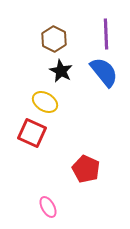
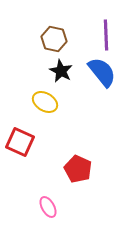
purple line: moved 1 px down
brown hexagon: rotated 15 degrees counterclockwise
blue semicircle: moved 2 px left
red square: moved 12 px left, 9 px down
red pentagon: moved 8 px left
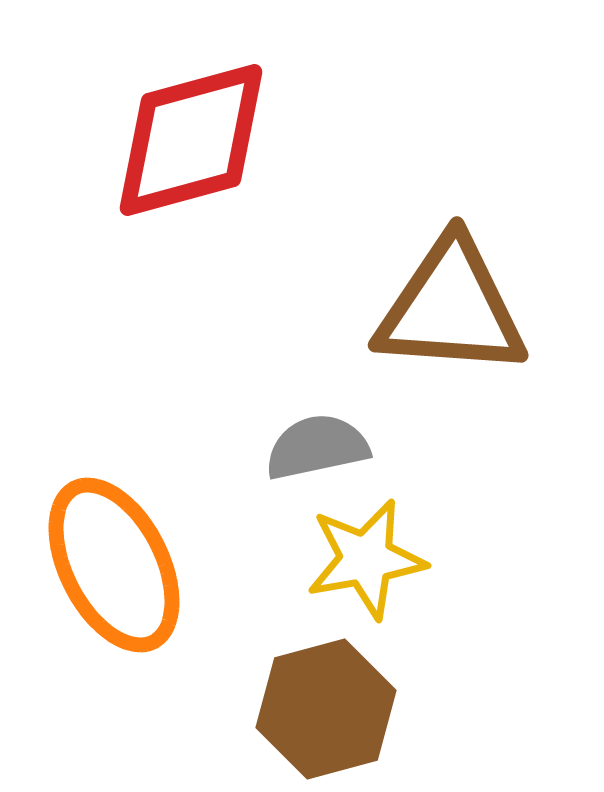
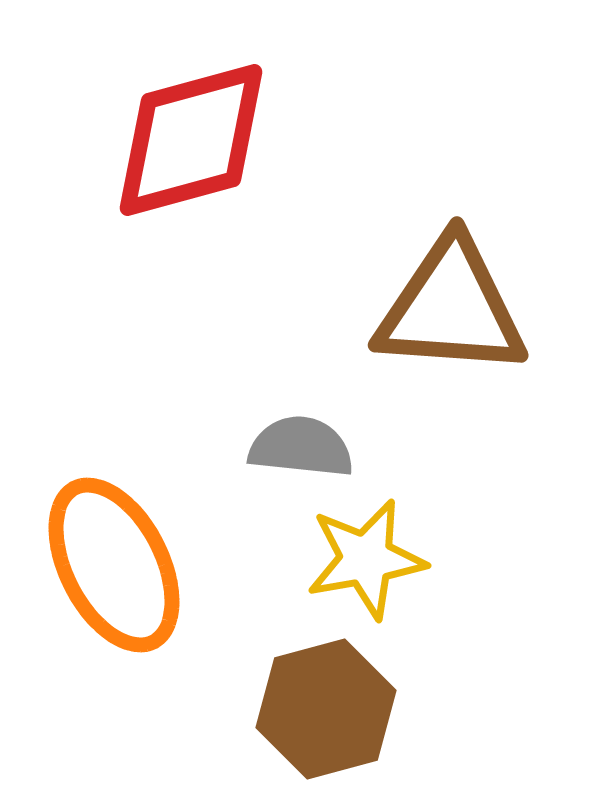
gray semicircle: moved 16 px left; rotated 18 degrees clockwise
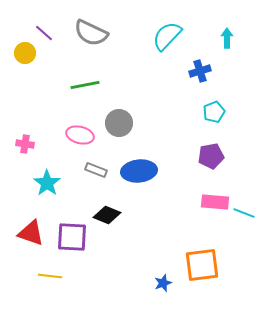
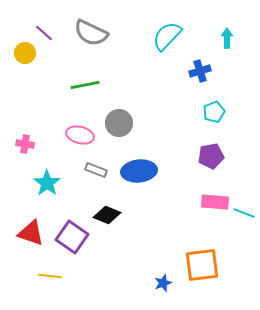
purple square: rotated 32 degrees clockwise
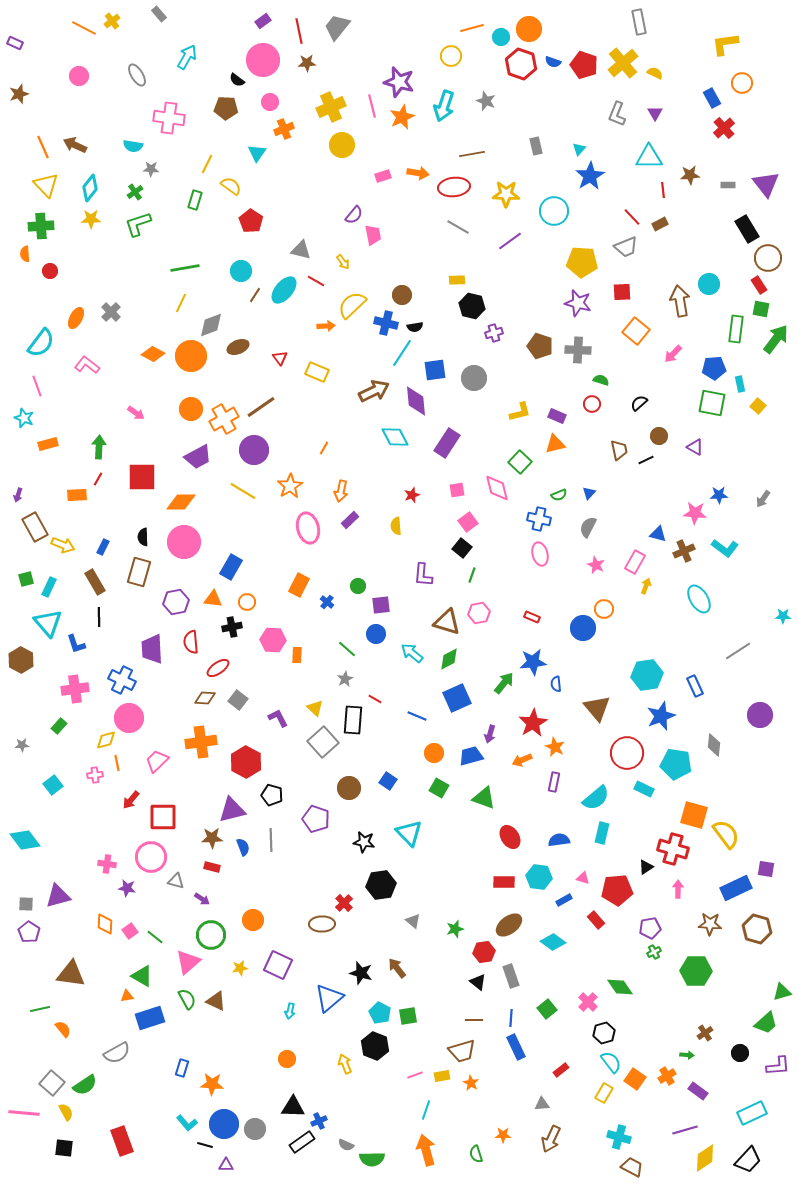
=======
EXERCISE: Give the listing again word for word. Skip any pictures.

ANSWER:
purple line: moved 1 px down
brown hexagon: rotated 15 degrees counterclockwise
blue semicircle: moved 2 px left
red square: moved 12 px left, 9 px down
red pentagon: moved 8 px left
gray semicircle: moved 16 px left; rotated 18 degrees clockwise
purple square: rotated 32 degrees clockwise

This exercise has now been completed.